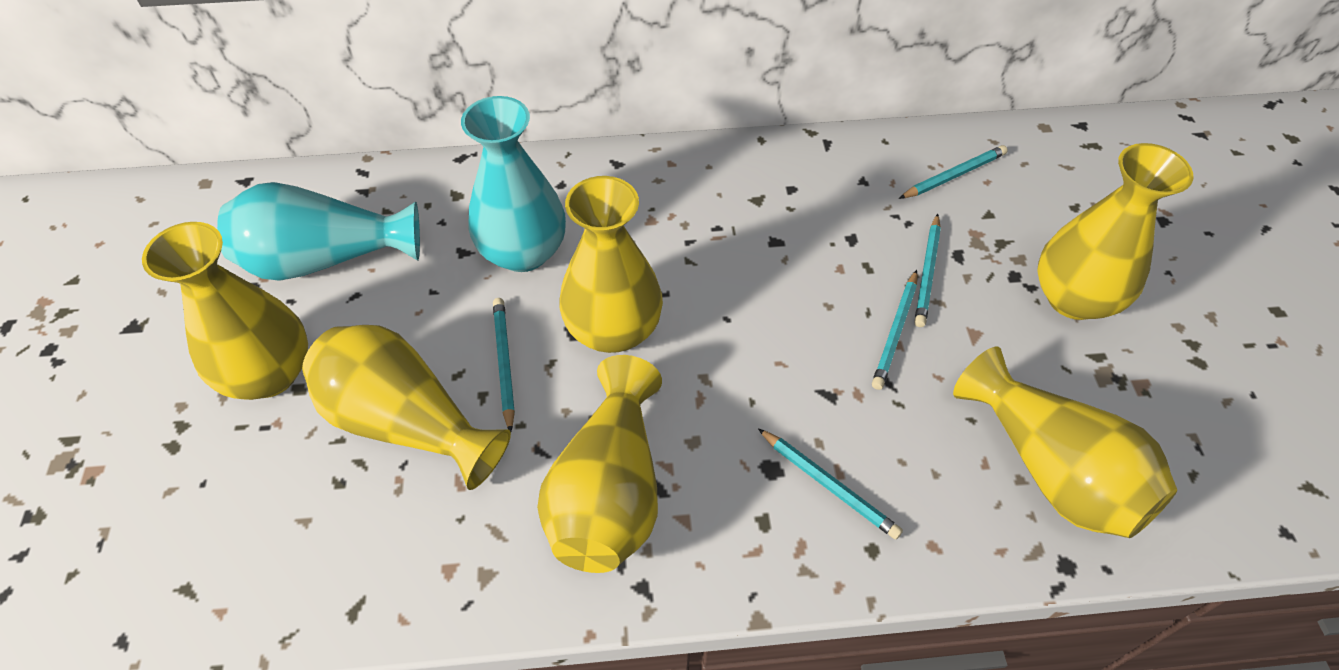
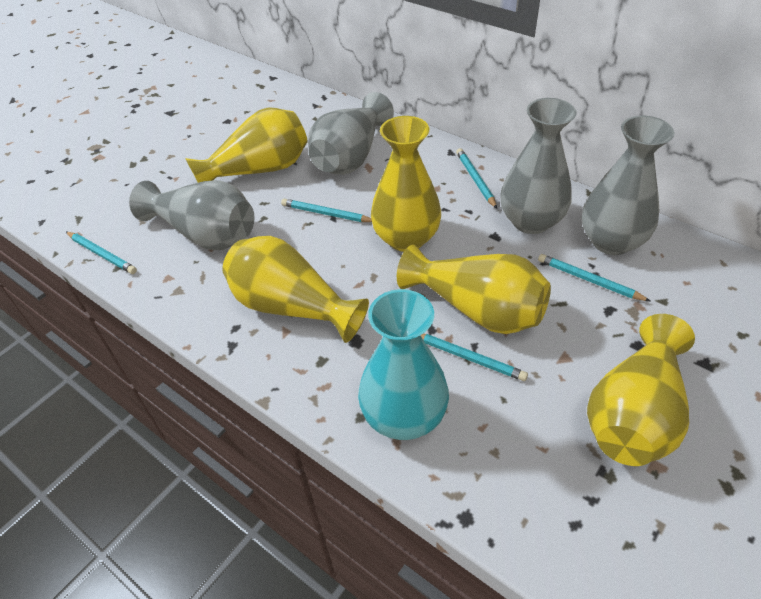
grey vase: 0 -> 4
turquoise vase: 2 -> 1
yellow vase: 6 -> 5

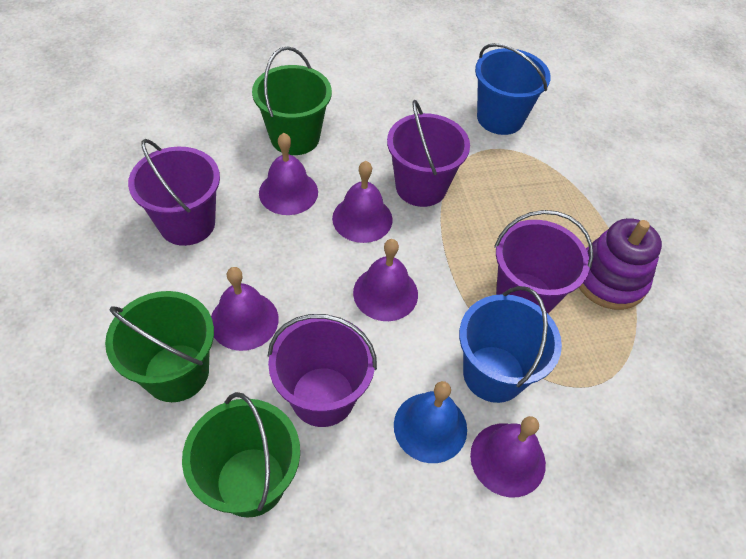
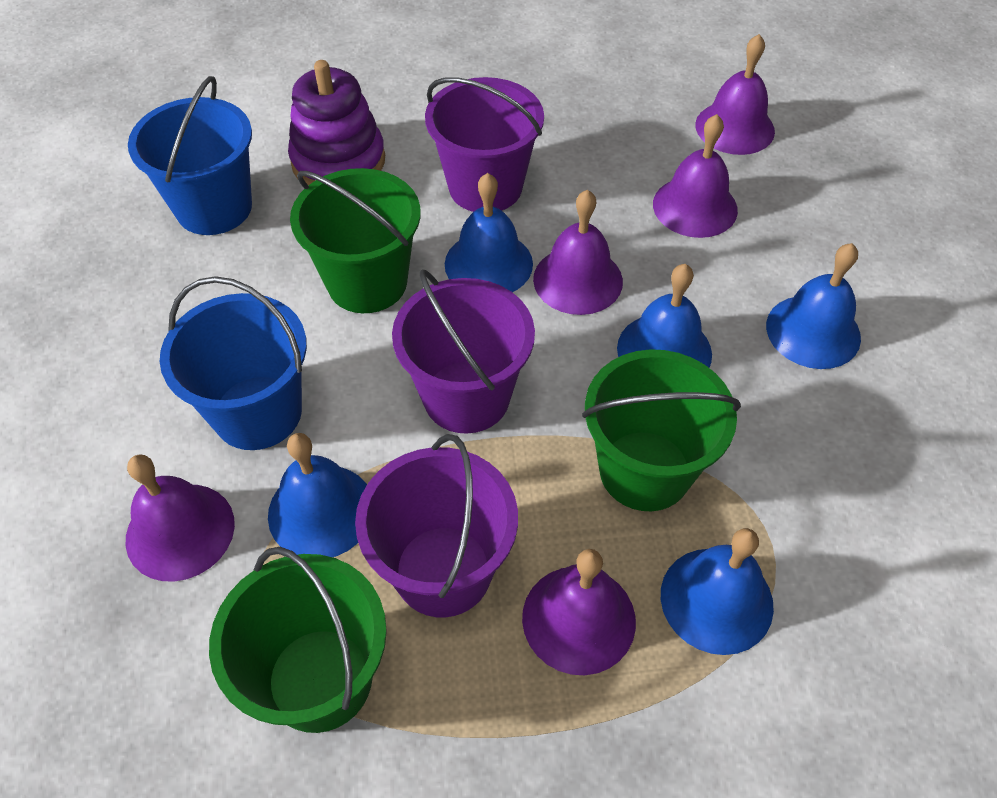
blue bell: 1 -> 5
purple bucket: 4 -> 3

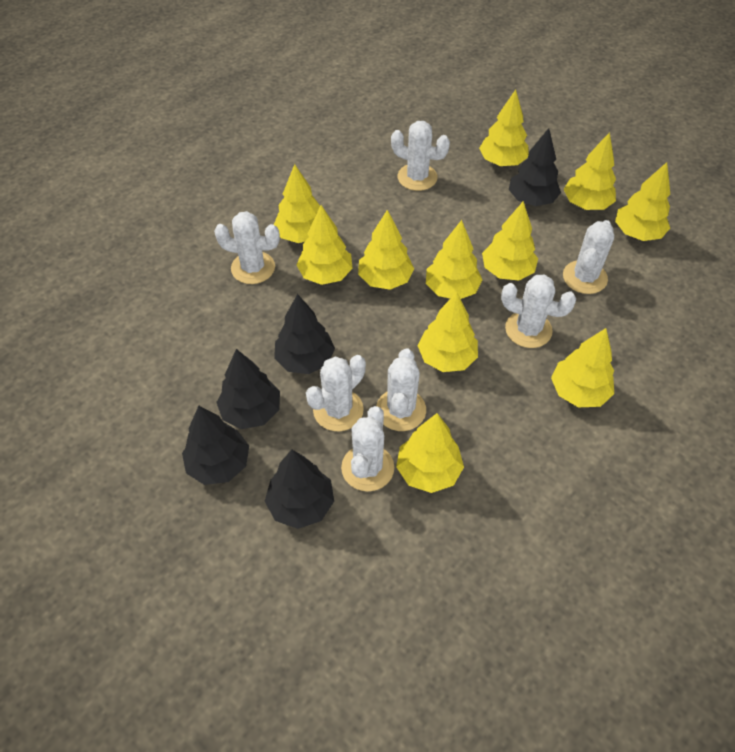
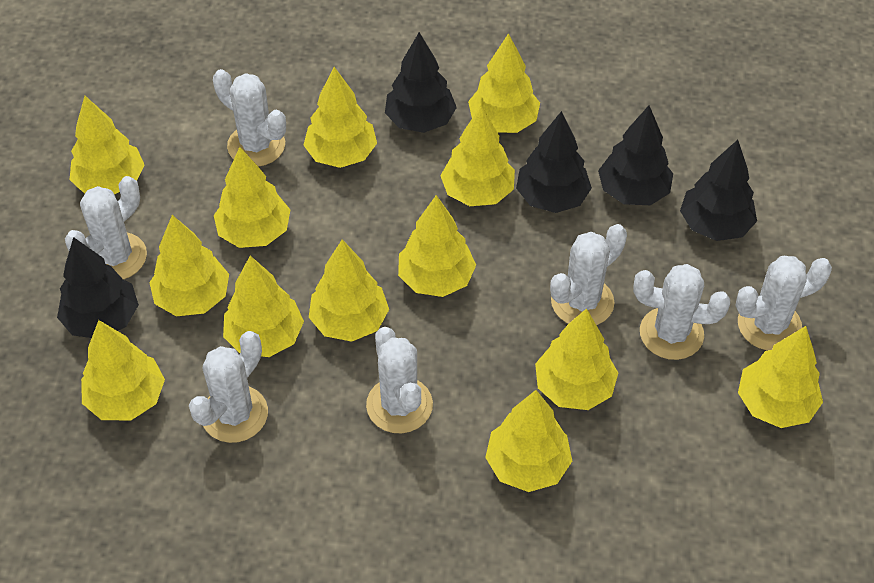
yellow tree: 11 -> 13

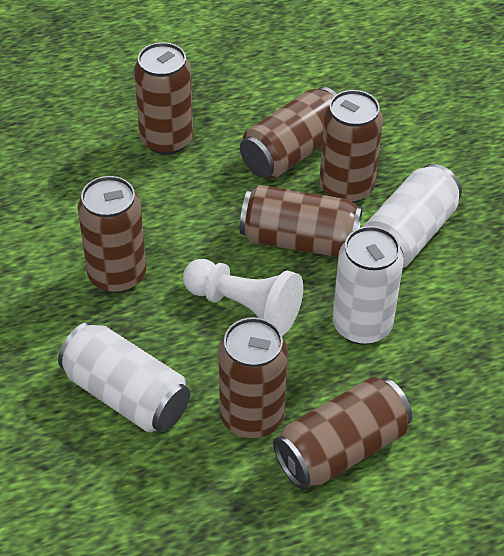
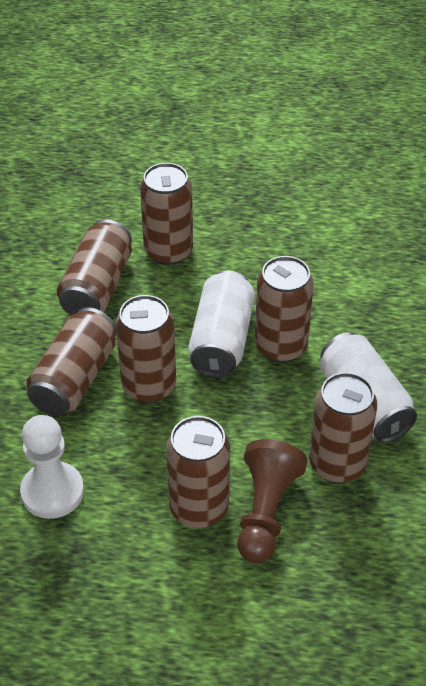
brown pawn: 0 -> 1
white can: 3 -> 2

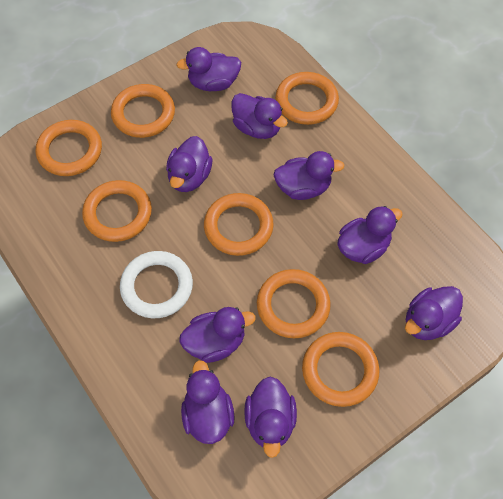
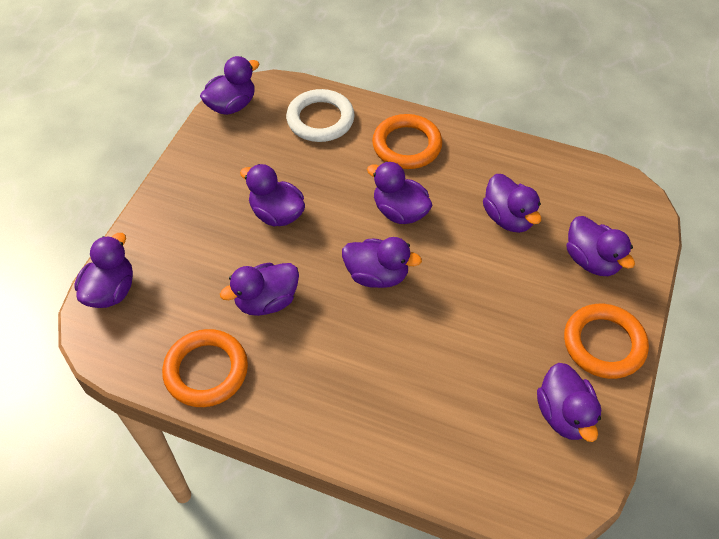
orange ring: 7 -> 3

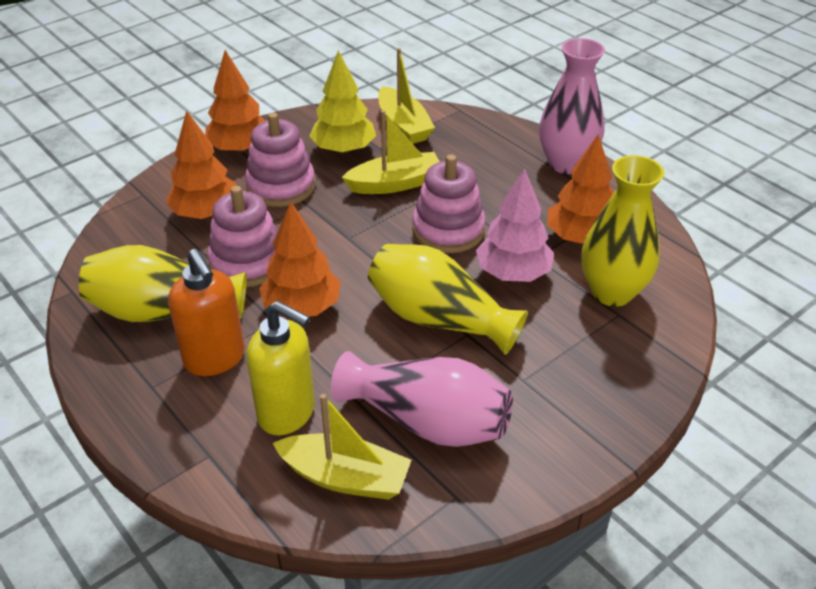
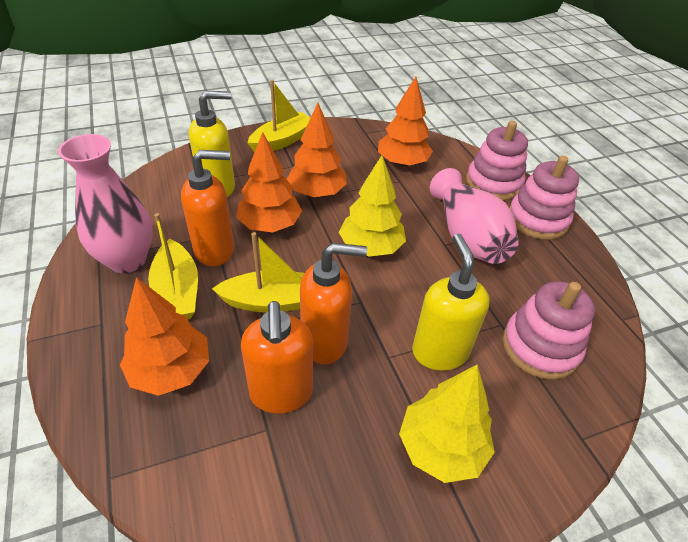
orange soap dispenser: 1 -> 3
pink tree: 1 -> 0
yellow soap dispenser: 1 -> 2
yellow tree: 1 -> 2
yellow vase: 3 -> 0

· · · · · · ·

▸ PROBLEM DESCRIPTION
Out of the material above, select every line that holds the string "tree".

▸ TASK OUTPUT
yellow tree: 11 -> 13
pink tree: 1 -> 0
yellow tree: 1 -> 2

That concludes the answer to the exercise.